#### About this task
Transcribe every line of the material below without change, apart from dropping the pictures.

#### Listed records
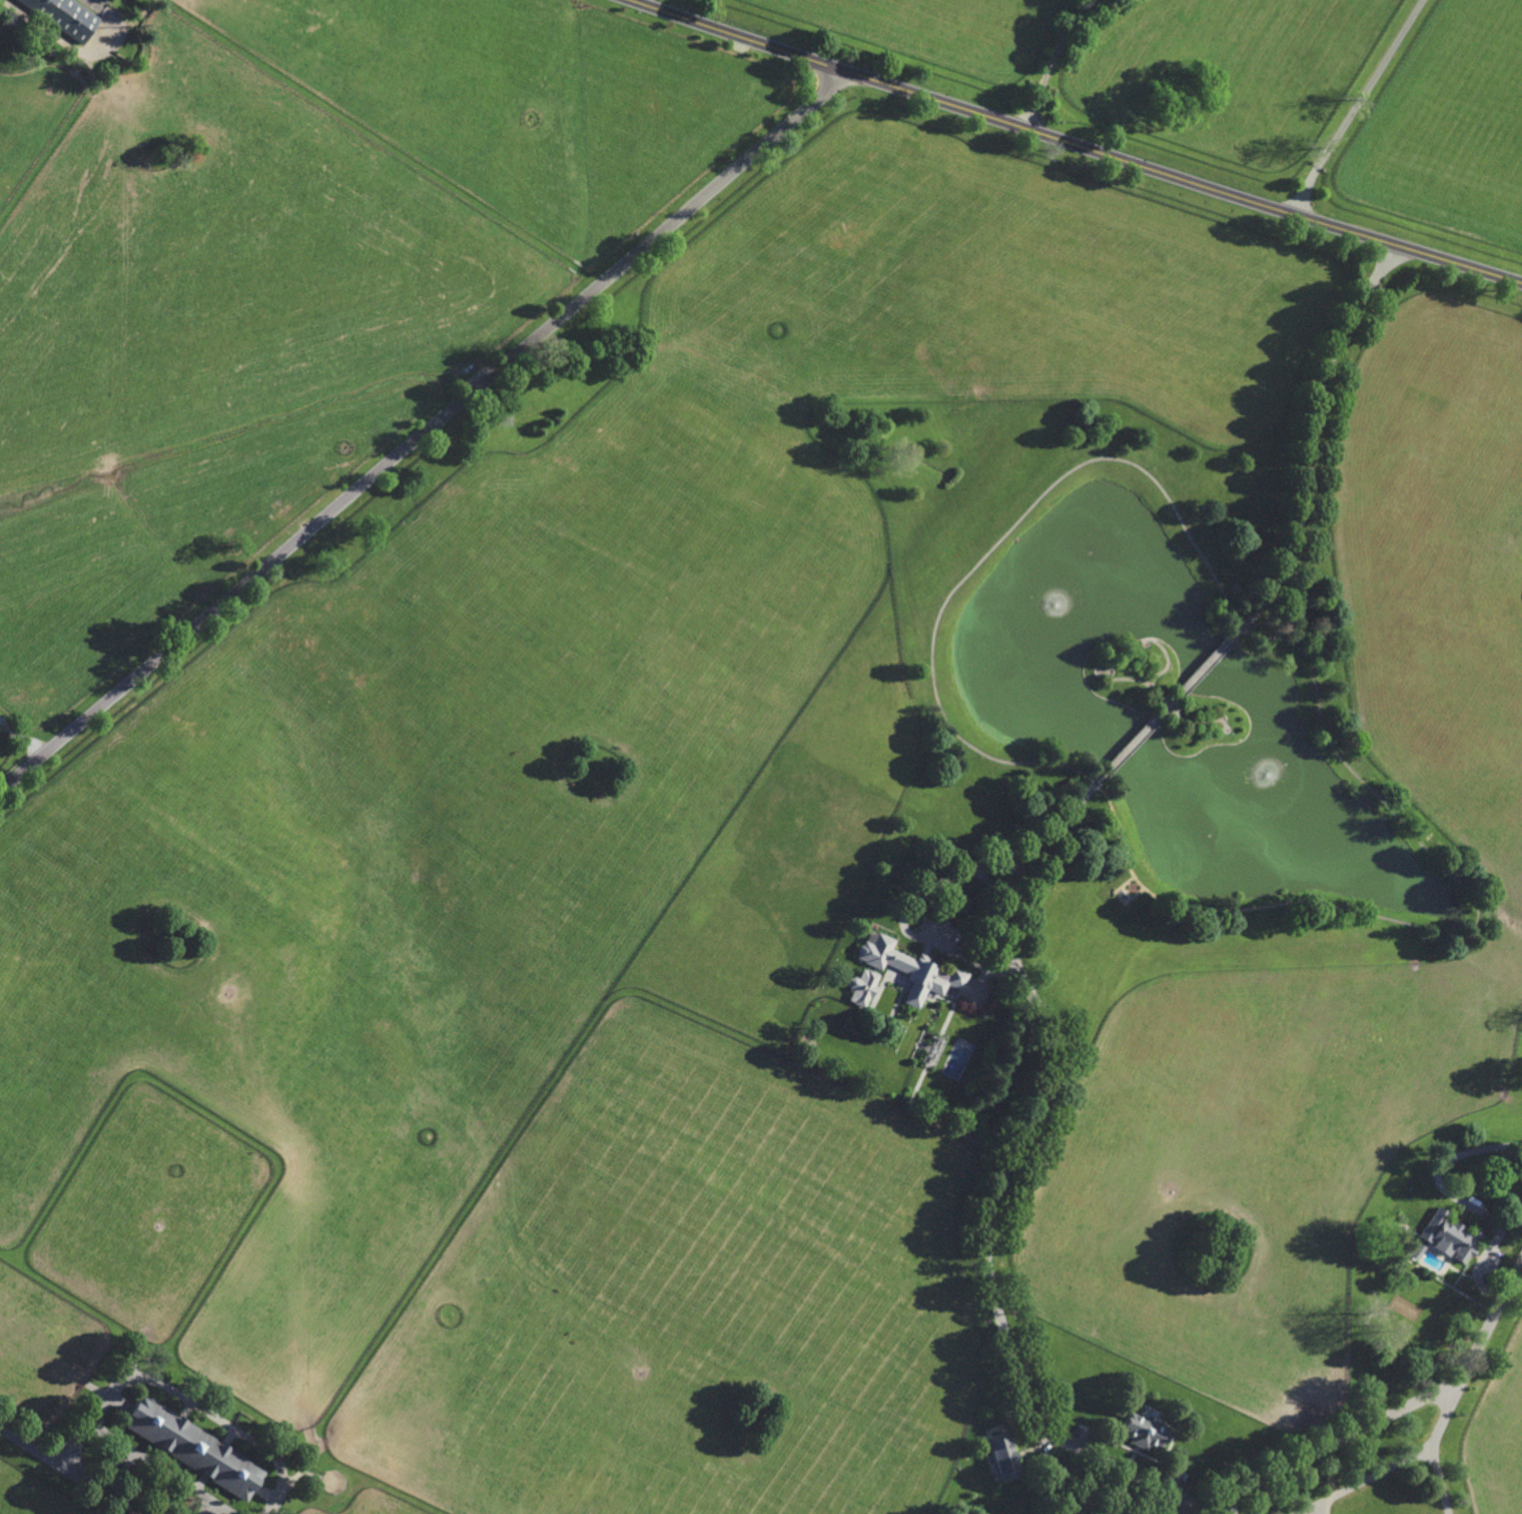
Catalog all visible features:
building: (65, 16)
road: (1051, 60)
road: (1355, 106)
road: (1077, 145)
road: (426, 432)
road: (1185, 685)
road: (23, 737)
building: (924, 976)
building: (862, 989)
building: (908, 1042)
building: (1409, 1189)
road: (1459, 1202)
road: (1511, 1221)
building: (1398, 1233)
building: (1447, 1236)
building: (1418, 1249)
road: (993, 1285)
road: (1492, 1314)
road: (183, 1398)
road: (1445, 1414)
building: (1142, 1432)
building: (192, 1446)
road: (1329, 1446)
building: (1004, 1457)
road: (1395, 1467)
road: (162, 1468)
road: (1046, 1468)
road: (70, 1469)
road: (1220, 1509)

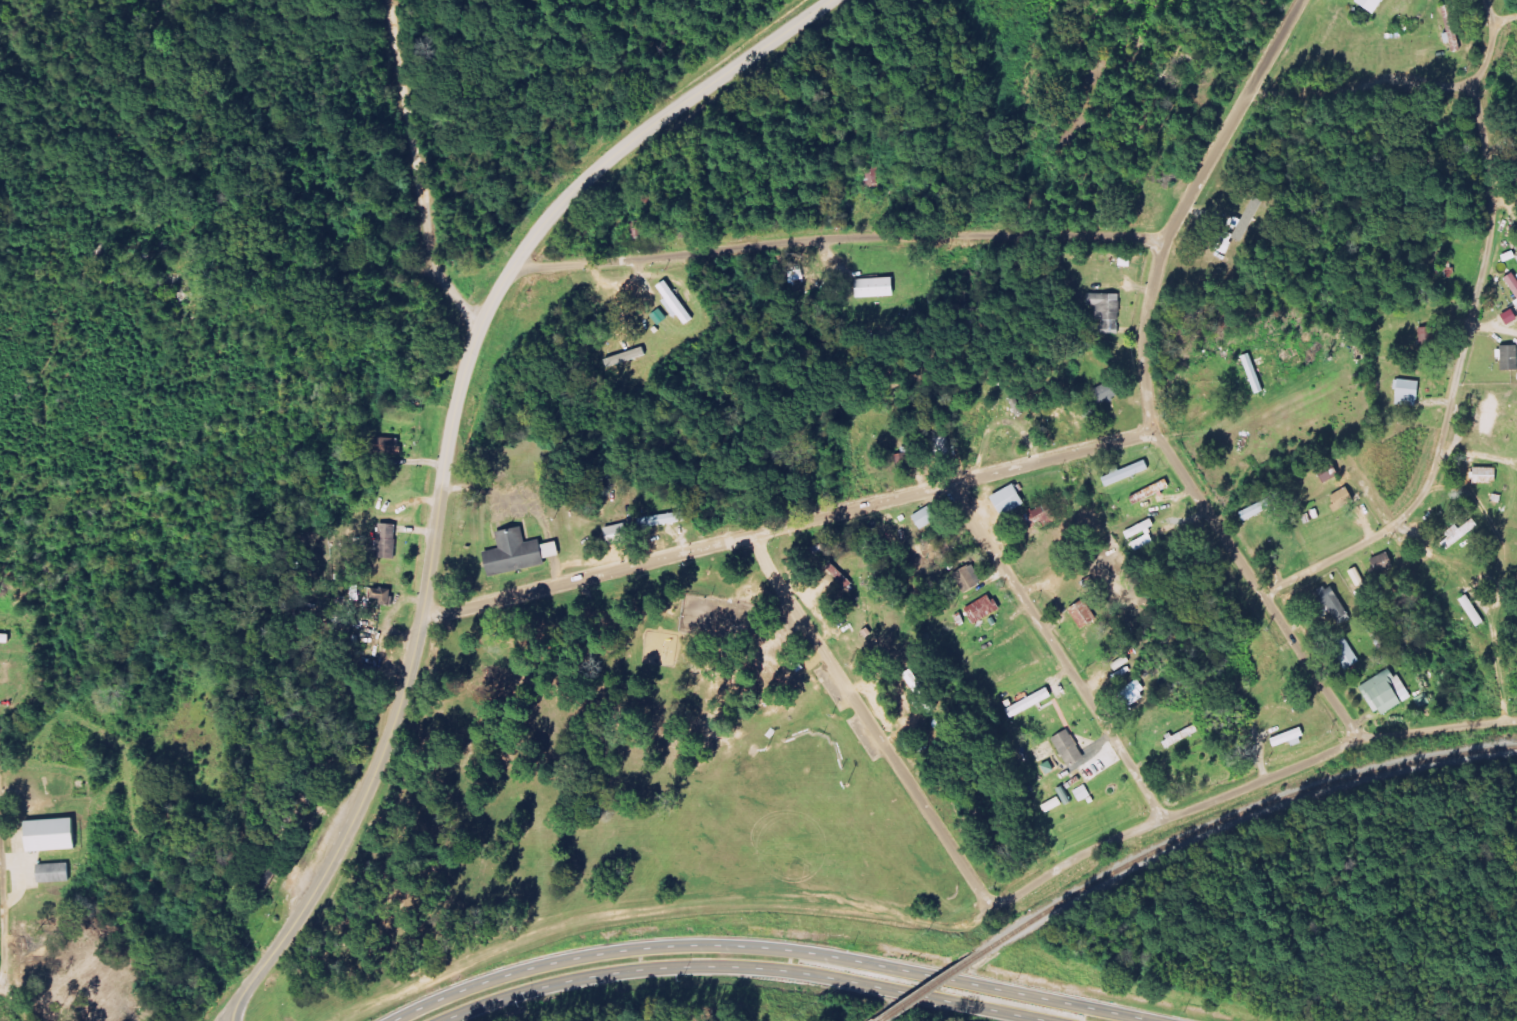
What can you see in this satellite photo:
road: (1505, 20)
building: (1454, 28)
road: (1360, 84)
road: (635, 141)
road: (429, 167)
road: (305, 220)
building: (1243, 226)
building: (641, 228)
road: (838, 237)
building: (1128, 262)
road: (1483, 270)
building: (1514, 280)
building: (878, 287)
building: (678, 304)
building: (1110, 311)
building: (1431, 339)
building: (1511, 357)
road: (1148, 382)
building: (1109, 393)
building: (1410, 393)
building: (389, 446)
building: (945, 446)
building: (1129, 473)
building: (1488, 475)
building: (1153, 492)
building: (1346, 498)
building: (1012, 500)
building: (1259, 510)
building: (928, 517)
building: (1044, 517)
building: (666, 519)
road: (789, 523)
building: (1463, 533)
building: (620, 535)
building: (1144, 535)
building: (390, 541)
building: (523, 552)
road: (1327, 559)
building: (1386, 563)
building: (972, 578)
building: (385, 595)
building: (1336, 603)
building: (985, 610)
building: (1475, 611)
building: (1086, 614)
road: (1451, 621)
road: (1057, 650)
building: (1350, 654)
building: (918, 682)
road: (403, 691)
building: (1389, 692)
building: (1135, 693)
building: (1033, 702)
road: (869, 721)
building: (1292, 738)
building: (1072, 748)
road: (1247, 784)
building: (1085, 793)
railway: (1244, 810)
building: (54, 835)
building: (57, 873)
road: (659, 911)
road: (2, 936)
road: (765, 946)
road: (745, 966)
railway: (939, 981)
road: (2, 985)
road: (16, 1002)
road: (228, 1013)

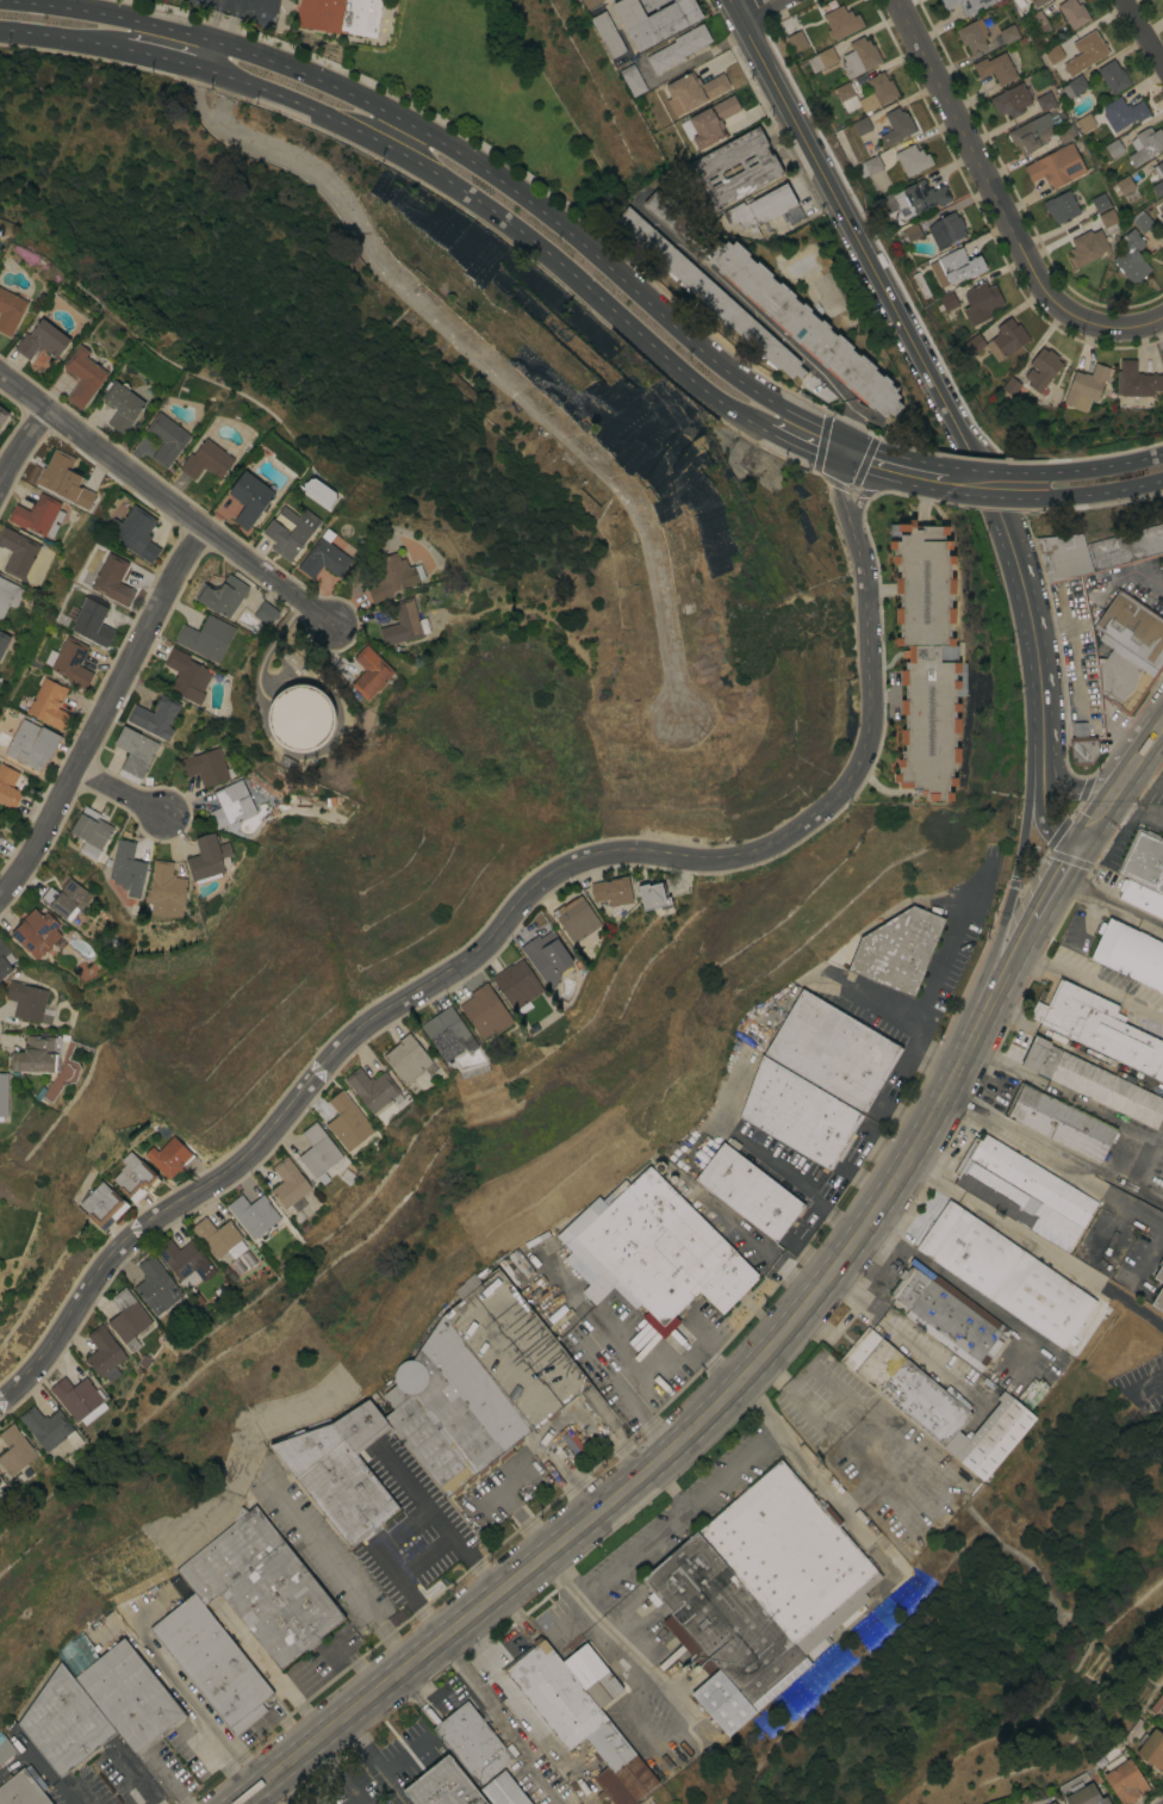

#### Solution to this task
Catalog all visible features:
building: (65, 16)
road: (1051, 60)
road: (1355, 106)
road: (1077, 145)
road: (426, 432)
road: (1185, 685)
road: (23, 737)
building: (924, 976)
building: (862, 989)
building: (908, 1042)
building: (1409, 1189)
road: (1459, 1202)
road: (1511, 1221)
building: (1398, 1233)
building: (1447, 1236)
building: (1418, 1249)
road: (993, 1285)
road: (1492, 1314)
road: (183, 1398)
road: (1445, 1414)
building: (1142, 1432)
building: (192, 1446)
road: (1329, 1446)
building: (1004, 1457)
road: (1395, 1467)
road: (162, 1468)
road: (1046, 1468)
road: (70, 1469)
road: (1220, 1509)

What can you see in this satellite photo:
road: (1505, 20)
building: (1454, 28)
road: (1360, 84)
road: (635, 141)
road: (429, 167)
road: (305, 220)
building: (1243, 226)
building: (641, 228)
road: (838, 237)
building: (1128, 262)
road: (1483, 270)
building: (1514, 280)
building: (878, 287)
building: (678, 304)
building: (1110, 311)
building: (1431, 339)
building: (1511, 357)
road: (1148, 382)
building: (1109, 393)
building: (1410, 393)
building: (389, 446)
building: (945, 446)
building: (1129, 473)
building: (1488, 475)
building: (1153, 492)
building: (1346, 498)
building: (1012, 500)
building: (1259, 510)
building: (928, 517)
building: (1044, 517)
building: (666, 519)
road: (789, 523)
building: (1463, 533)
building: (620, 535)
building: (1144, 535)
building: (390, 541)
building: (523, 552)
road: (1327, 559)
building: (1386, 563)
building: (972, 578)
building: (385, 595)
building: (1336, 603)
building: (985, 610)
building: (1475, 611)
building: (1086, 614)
road: (1451, 621)
road: (1057, 650)
building: (1350, 654)
building: (918, 682)
road: (403, 691)
building: (1389, 692)
building: (1135, 693)
building: (1033, 702)
road: (869, 721)
building: (1292, 738)
building: (1072, 748)
road: (1247, 784)
building: (1085, 793)
railway: (1244, 810)
building: (54, 835)
building: (57, 873)
road: (659, 911)
road: (2, 936)
road: (765, 946)
road: (745, 966)
railway: (939, 981)
road: (2, 985)
road: (16, 1002)
road: (228, 1013)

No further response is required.